(Detected change data)
━━━━━━

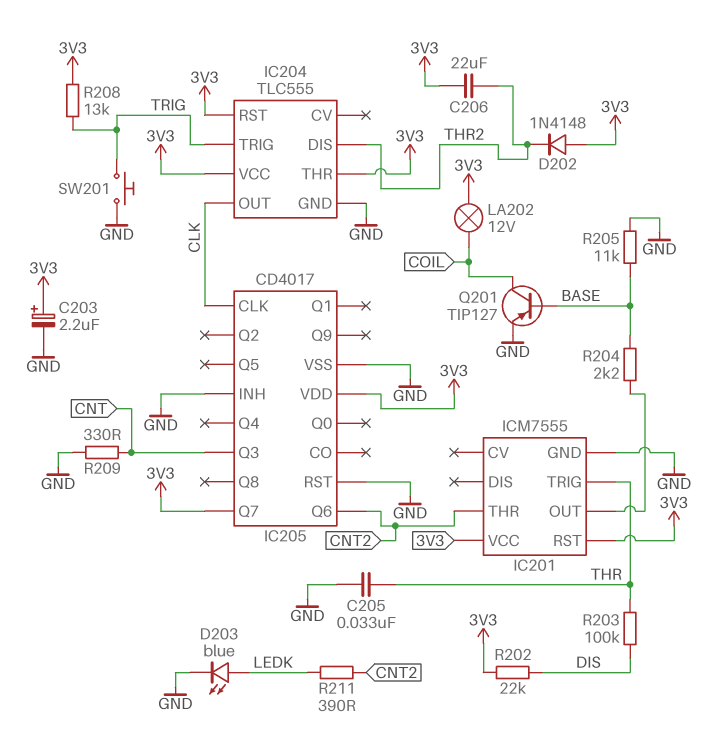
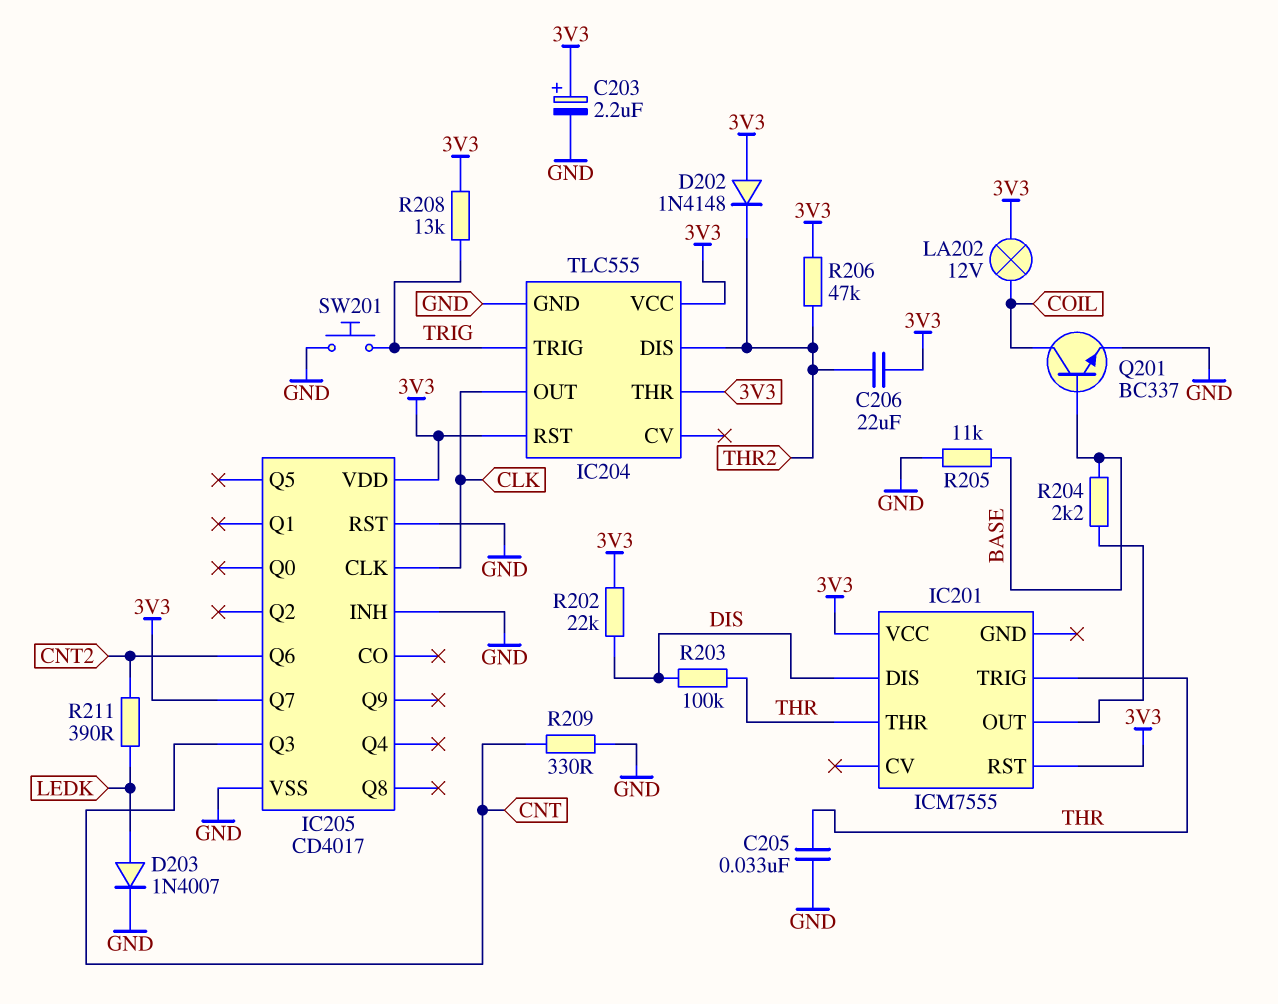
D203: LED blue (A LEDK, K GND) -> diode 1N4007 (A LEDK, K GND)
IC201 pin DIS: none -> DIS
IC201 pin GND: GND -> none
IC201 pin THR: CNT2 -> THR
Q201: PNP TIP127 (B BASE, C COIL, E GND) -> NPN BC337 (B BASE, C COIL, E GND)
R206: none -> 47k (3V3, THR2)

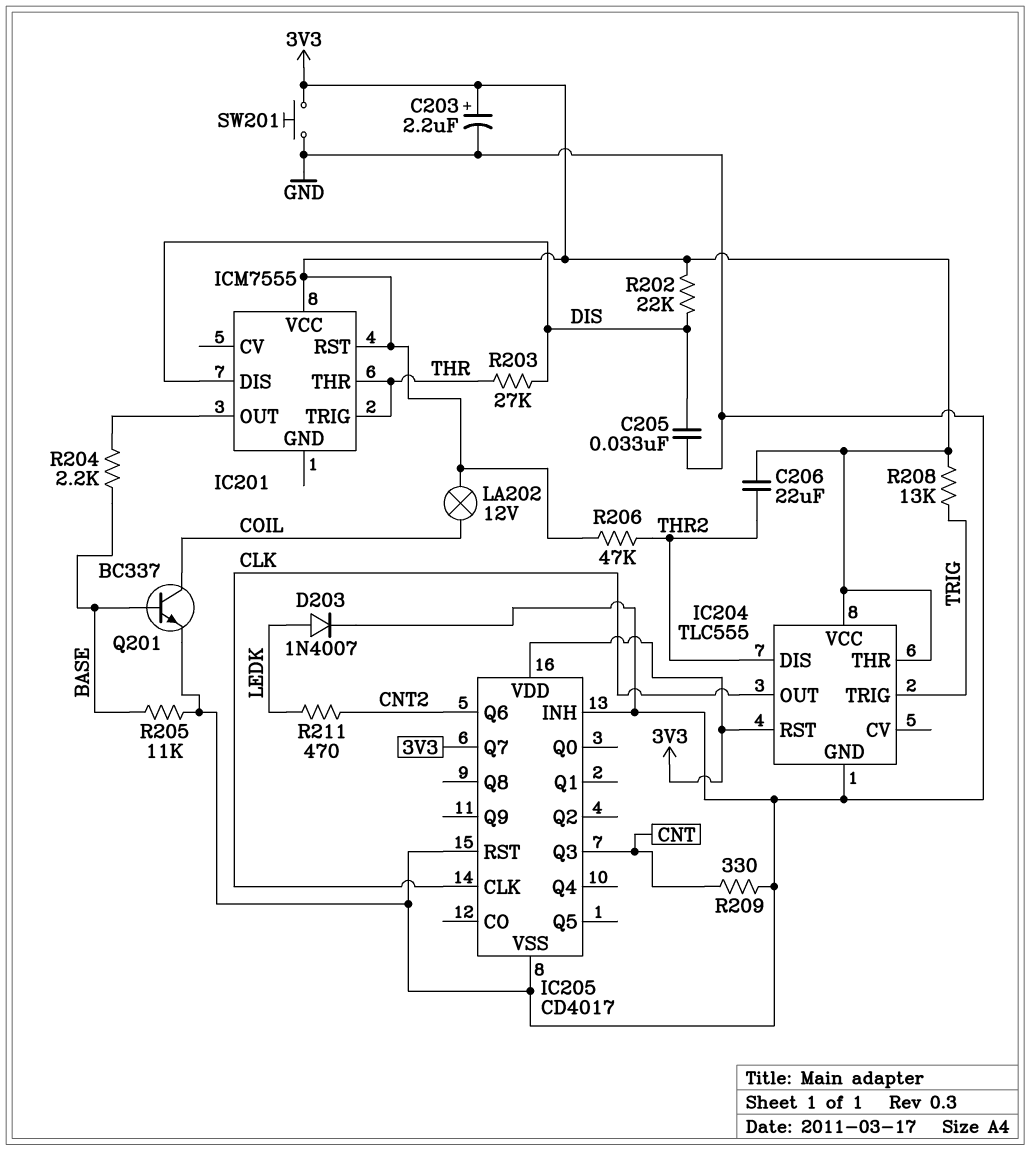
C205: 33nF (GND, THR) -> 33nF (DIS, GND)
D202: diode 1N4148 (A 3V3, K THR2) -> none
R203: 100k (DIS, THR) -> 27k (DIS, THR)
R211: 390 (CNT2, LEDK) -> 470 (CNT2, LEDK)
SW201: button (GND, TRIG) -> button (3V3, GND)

━━━━━━

• [HOW TO COMPLETE THIS TASK]: Pull each line containing "LEDK" from the records.

• [ANSWER SPACE]:
D203: LED blue (A LEDK, K GND) -> diode 1N4007 (A LEDK, K GND)
R211: 390 (CNT2, LEDK) -> 470 (CNT2, LEDK)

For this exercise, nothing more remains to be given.